Your goal: Images are to be excluded, and the rest of the data repeated exactly.

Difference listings
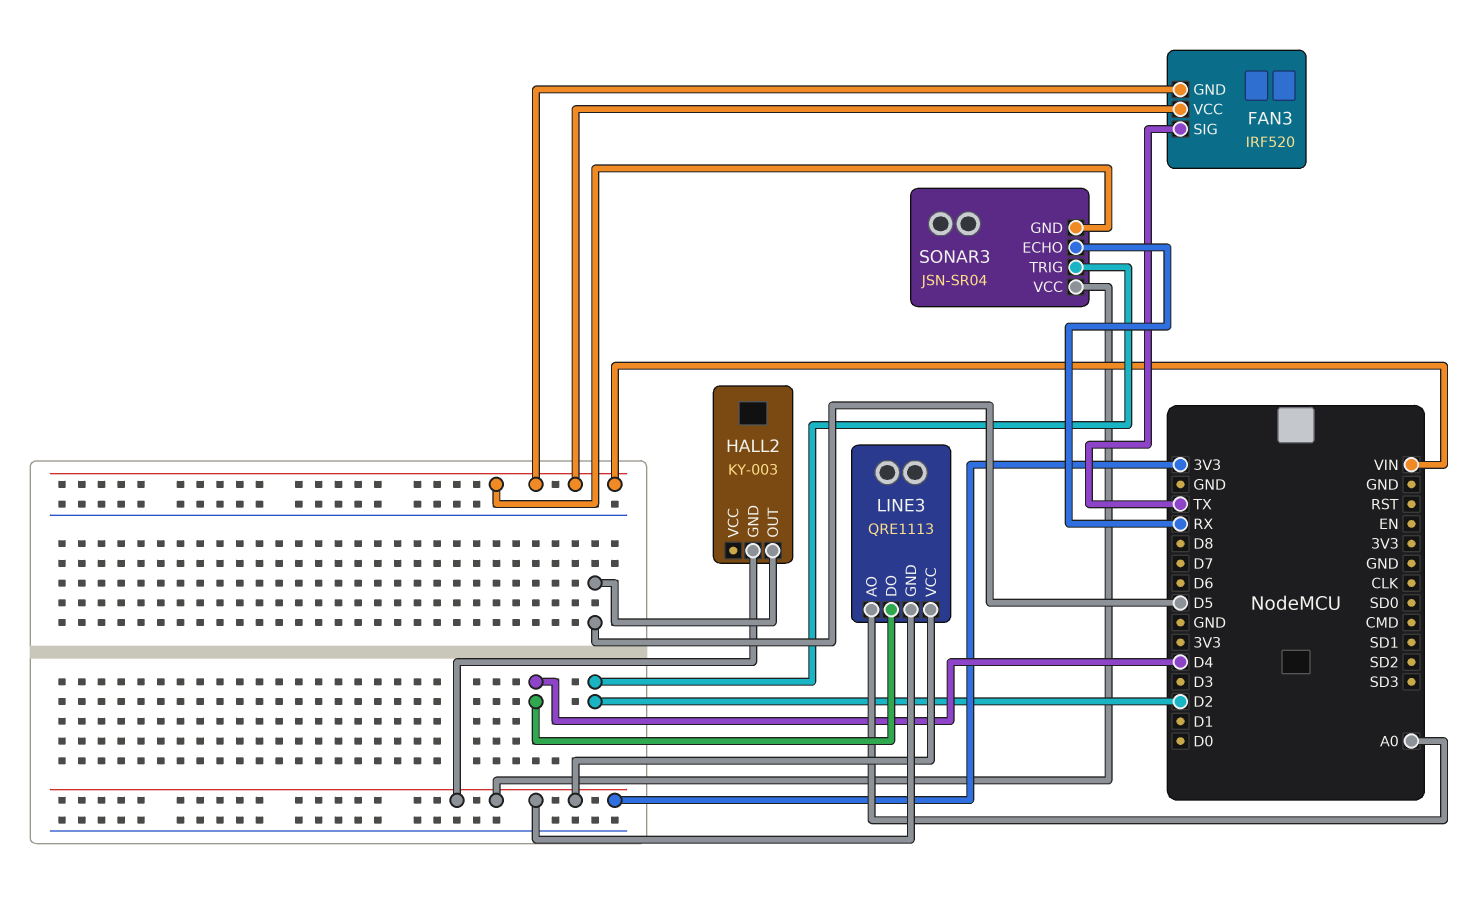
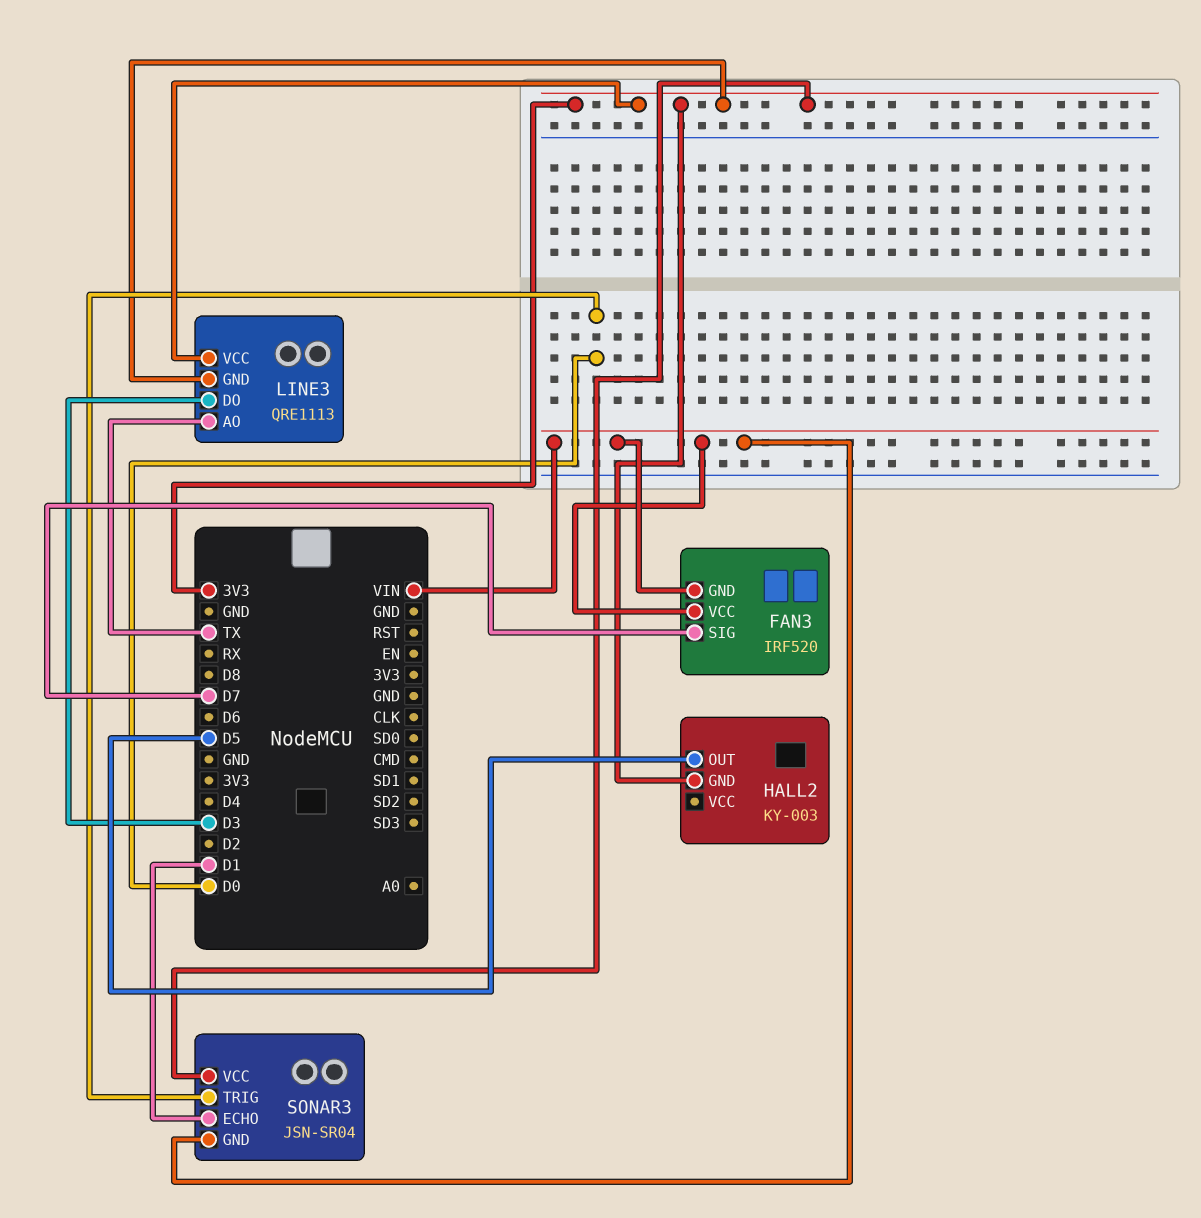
FAN3 pin SIG: TX -> D7
LINE3 pin AO: A0 -> TX
LINE3 pin DO: D4 -> D3
SONAR3 pin ECHO: RX -> D1
SONAR3 pin TRIG: D2 -> D0

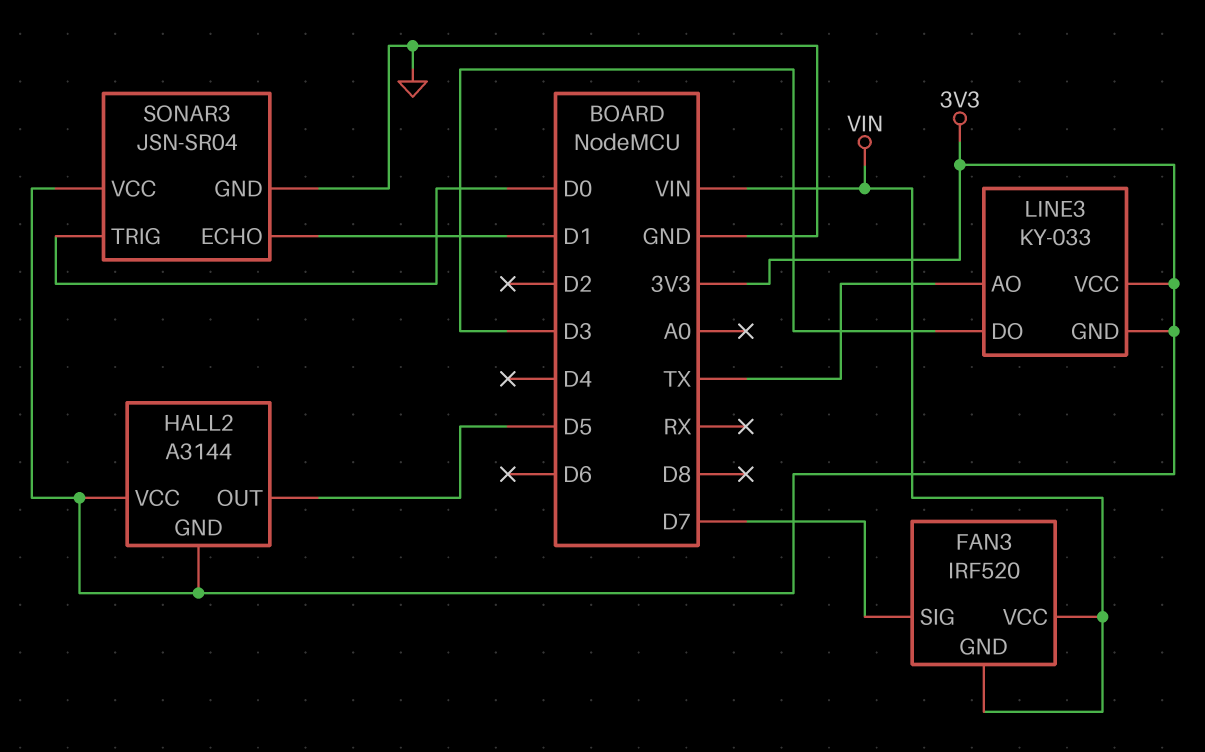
HALL2: KY-003 -> A3144
HALL2 pin VCC: none -> 3V3
LINE3: QRE1113 -> KY-033
SONAR3 pin GND: VIN -> GND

Answer to the exercise:
FAN3 pin SIG: TX -> D7
LINE3 pin AO: A0 -> TX
LINE3 pin DO: D4 -> D3
SONAR3 pin ECHO: RX -> D1
SONAR3 pin TRIG: D2 -> D0

HALL2: KY-003 -> A3144
HALL2 pin VCC: none -> 3V3
LINE3: QRE1113 -> KY-033
SONAR3 pin GND: VIN -> GND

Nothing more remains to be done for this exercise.